A data block
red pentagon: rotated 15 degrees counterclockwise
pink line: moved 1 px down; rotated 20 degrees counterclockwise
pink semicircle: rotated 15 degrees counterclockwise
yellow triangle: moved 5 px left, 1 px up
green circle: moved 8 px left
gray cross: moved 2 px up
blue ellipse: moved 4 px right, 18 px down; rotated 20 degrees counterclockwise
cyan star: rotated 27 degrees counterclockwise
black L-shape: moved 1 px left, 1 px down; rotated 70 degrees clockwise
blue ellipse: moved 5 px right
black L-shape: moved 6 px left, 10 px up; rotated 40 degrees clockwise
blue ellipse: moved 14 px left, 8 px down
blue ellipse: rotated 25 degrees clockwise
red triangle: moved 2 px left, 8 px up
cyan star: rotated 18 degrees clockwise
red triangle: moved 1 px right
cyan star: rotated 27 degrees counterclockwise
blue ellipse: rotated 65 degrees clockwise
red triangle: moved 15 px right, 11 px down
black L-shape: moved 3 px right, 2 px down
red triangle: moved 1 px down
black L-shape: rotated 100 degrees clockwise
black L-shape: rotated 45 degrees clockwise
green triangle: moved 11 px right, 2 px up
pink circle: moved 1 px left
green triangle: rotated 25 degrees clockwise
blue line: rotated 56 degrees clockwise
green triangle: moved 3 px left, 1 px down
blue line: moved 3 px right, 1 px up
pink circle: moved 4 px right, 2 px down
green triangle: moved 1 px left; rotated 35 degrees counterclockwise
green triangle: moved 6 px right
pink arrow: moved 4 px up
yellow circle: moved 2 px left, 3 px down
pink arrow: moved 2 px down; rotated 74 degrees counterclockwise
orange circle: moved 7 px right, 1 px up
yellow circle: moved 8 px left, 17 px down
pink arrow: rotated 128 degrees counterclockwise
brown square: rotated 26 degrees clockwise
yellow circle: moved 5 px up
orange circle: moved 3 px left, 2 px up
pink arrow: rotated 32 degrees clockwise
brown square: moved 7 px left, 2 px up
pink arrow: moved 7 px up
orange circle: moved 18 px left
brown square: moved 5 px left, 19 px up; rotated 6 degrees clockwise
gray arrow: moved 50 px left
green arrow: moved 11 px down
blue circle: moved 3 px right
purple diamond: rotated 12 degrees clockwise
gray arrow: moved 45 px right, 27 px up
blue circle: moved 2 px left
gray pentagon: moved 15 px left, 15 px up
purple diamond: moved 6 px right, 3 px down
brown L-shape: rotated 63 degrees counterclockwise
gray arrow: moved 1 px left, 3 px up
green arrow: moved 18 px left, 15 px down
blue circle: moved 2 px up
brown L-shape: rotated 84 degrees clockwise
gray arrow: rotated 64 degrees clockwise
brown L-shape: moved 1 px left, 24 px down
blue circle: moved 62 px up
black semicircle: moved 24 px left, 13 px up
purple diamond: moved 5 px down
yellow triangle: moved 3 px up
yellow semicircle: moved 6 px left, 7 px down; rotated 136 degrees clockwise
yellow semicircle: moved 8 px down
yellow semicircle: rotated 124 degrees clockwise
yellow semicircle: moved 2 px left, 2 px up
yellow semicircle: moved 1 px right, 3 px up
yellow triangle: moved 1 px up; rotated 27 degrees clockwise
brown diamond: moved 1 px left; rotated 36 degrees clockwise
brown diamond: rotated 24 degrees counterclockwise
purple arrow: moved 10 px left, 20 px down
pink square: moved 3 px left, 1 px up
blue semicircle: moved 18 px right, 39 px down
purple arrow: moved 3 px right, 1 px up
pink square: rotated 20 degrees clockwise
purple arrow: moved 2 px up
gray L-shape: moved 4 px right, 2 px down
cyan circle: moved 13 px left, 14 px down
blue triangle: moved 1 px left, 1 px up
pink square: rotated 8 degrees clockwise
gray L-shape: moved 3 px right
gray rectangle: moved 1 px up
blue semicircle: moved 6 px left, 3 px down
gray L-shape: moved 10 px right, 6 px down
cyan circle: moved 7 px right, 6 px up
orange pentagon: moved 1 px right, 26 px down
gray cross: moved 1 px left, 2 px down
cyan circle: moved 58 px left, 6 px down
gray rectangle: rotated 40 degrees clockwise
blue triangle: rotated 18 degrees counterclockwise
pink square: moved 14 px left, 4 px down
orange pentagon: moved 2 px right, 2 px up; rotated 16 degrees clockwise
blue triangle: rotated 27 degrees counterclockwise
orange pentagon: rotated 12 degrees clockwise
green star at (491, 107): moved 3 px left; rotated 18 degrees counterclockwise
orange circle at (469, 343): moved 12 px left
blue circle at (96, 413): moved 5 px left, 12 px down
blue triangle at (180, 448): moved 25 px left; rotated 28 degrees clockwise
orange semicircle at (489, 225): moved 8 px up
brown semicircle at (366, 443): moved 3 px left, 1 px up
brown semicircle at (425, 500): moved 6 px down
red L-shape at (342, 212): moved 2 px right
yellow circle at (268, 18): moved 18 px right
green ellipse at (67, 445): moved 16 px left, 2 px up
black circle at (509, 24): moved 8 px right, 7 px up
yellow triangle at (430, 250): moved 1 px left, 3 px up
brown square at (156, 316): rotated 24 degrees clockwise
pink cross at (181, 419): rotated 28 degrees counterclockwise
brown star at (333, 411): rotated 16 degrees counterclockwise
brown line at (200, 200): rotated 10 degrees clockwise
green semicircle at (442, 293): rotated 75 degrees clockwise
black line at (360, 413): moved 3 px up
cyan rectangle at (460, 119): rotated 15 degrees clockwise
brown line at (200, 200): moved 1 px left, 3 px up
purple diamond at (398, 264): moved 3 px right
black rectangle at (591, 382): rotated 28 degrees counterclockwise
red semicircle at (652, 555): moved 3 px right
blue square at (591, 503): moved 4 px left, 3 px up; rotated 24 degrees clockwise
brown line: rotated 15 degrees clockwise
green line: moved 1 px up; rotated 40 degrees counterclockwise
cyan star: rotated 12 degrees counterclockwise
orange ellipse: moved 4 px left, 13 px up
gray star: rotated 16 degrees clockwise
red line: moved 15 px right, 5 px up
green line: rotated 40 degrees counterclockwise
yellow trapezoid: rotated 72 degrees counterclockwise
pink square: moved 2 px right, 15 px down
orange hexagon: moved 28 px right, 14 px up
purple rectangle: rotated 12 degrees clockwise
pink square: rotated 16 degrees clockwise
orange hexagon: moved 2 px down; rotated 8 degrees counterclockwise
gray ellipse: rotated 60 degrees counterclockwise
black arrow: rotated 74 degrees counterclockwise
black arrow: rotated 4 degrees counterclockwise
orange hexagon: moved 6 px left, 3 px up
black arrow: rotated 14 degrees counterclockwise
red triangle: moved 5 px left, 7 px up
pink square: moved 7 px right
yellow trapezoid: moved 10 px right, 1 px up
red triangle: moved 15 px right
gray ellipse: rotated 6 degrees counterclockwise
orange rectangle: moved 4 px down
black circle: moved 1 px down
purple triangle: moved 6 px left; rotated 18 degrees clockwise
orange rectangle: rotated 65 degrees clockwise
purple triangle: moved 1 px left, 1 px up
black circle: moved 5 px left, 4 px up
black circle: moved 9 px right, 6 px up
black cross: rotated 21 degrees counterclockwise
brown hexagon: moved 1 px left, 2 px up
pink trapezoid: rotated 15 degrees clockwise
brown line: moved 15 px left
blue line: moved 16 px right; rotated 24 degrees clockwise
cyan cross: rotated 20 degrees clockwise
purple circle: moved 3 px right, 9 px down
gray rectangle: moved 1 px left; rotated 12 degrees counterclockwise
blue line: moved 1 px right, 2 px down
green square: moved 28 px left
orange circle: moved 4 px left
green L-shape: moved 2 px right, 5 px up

### [DIRECTION]
Find each line in the listing above that contains the string "cyan", matching case, and copy those lines.

### [SOLUTION]
cyan star: rotated 27 degrees counterclockwise
cyan star: rotated 18 degrees clockwise
cyan star: rotated 27 degrees counterclockwise
cyan circle: moved 13 px left, 14 px down
cyan circle: moved 7 px right, 6 px up
cyan circle: moved 58 px left, 6 px down
cyan rectangle at (460, 119): rotated 15 degrees clockwise
cyan star: rotated 12 degrees counterclockwise
cyan cross: rotated 20 degrees clockwise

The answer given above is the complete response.